▸ What you should do
Output what the records say, word for word, with no images.

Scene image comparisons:
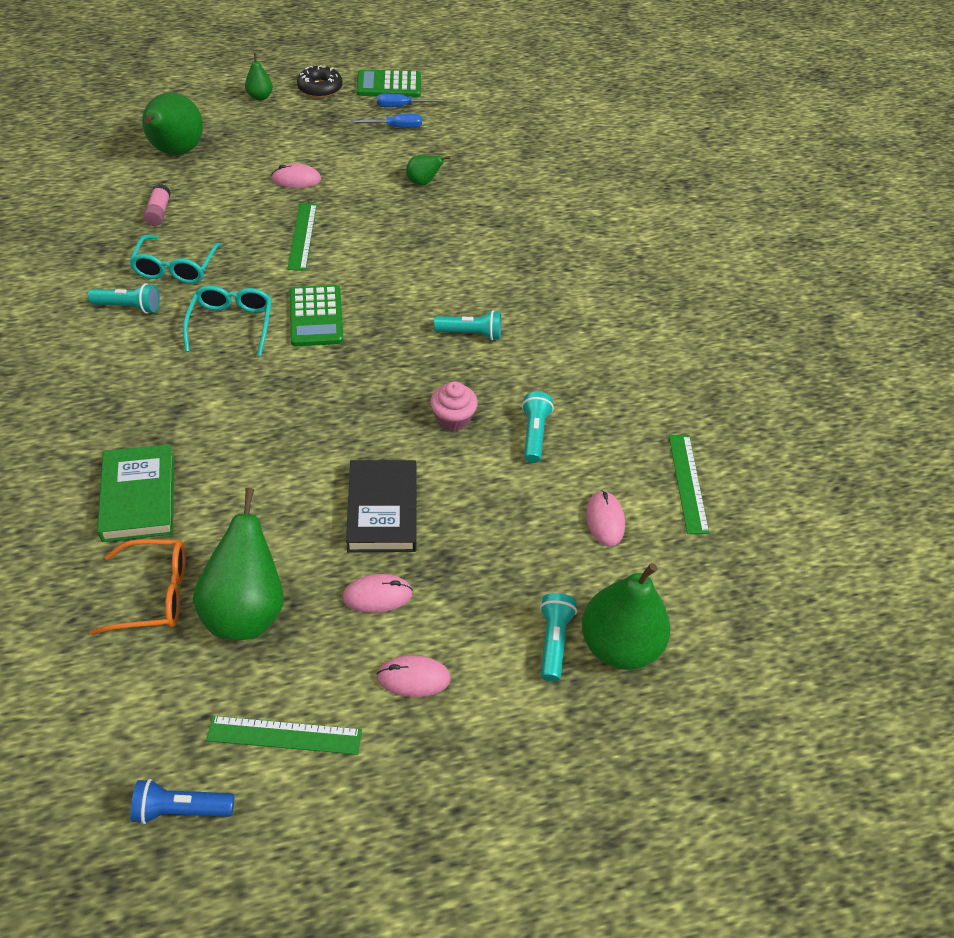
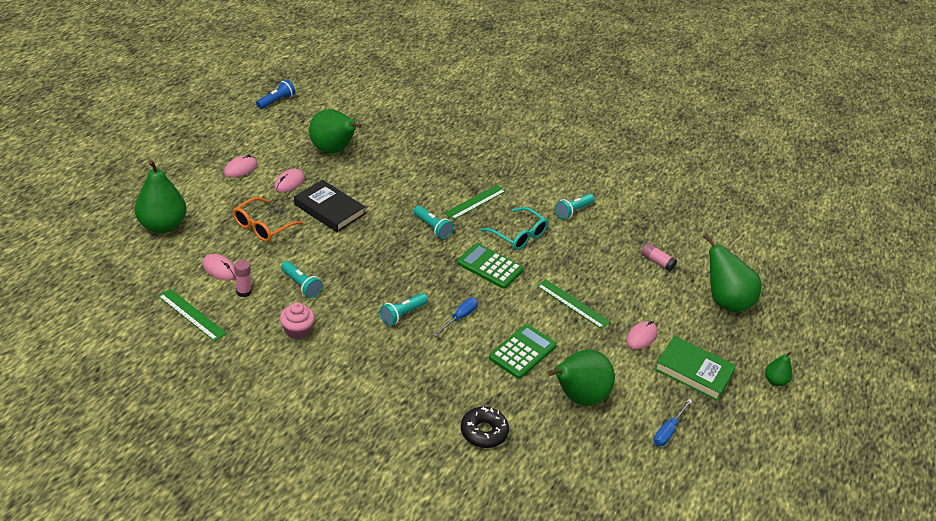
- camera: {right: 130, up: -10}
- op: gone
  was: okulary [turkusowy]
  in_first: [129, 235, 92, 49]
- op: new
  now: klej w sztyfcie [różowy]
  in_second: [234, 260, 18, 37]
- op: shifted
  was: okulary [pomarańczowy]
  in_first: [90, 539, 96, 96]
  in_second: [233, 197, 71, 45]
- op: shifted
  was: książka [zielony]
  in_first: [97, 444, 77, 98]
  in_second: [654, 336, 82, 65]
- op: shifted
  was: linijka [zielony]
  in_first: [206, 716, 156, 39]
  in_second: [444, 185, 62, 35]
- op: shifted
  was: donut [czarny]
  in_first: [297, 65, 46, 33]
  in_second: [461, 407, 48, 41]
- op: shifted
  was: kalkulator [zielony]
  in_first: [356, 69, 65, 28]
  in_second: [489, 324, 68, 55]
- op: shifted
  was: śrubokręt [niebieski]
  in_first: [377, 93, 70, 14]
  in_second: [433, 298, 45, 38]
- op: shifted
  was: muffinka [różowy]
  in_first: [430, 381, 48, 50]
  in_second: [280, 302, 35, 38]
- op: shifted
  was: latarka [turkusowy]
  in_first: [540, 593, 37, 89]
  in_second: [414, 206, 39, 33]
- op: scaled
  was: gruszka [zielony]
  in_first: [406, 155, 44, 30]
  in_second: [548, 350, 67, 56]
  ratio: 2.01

▸ Answer to the problem
- camera: {right: 130, up: -10}
- op: gone
  was: okulary [turkusowy]
  in_first: [129, 235, 92, 49]
- op: new
  now: klej w sztyfcie [różowy]
  in_second: [234, 260, 18, 37]
- op: shifted
  was: okulary [pomarańczowy]
  in_first: [90, 539, 96, 96]
  in_second: [233, 197, 71, 45]
- op: shifted
  was: książka [zielony]
  in_first: [97, 444, 77, 98]
  in_second: [654, 336, 82, 65]
- op: shifted
  was: linijka [zielony]
  in_first: [206, 716, 156, 39]
  in_second: [444, 185, 62, 35]
- op: shifted
  was: donut [czarny]
  in_first: [297, 65, 46, 33]
  in_second: [461, 407, 48, 41]
- op: shifted
  was: kalkulator [zielony]
  in_first: [356, 69, 65, 28]
  in_second: [489, 324, 68, 55]
- op: shifted
  was: śrubokręt [niebieski]
  in_first: [377, 93, 70, 14]
  in_second: [433, 298, 45, 38]
- op: shifted
  was: muffinka [różowy]
  in_first: [430, 381, 48, 50]
  in_second: [280, 302, 35, 38]
- op: shifted
  was: latarka [turkusowy]
  in_first: [540, 593, 37, 89]
  in_second: [414, 206, 39, 33]
- op: scaled
  was: gruszka [zielony]
  in_first: [406, 155, 44, 30]
  in_second: [548, 350, 67, 56]
  ratio: 2.01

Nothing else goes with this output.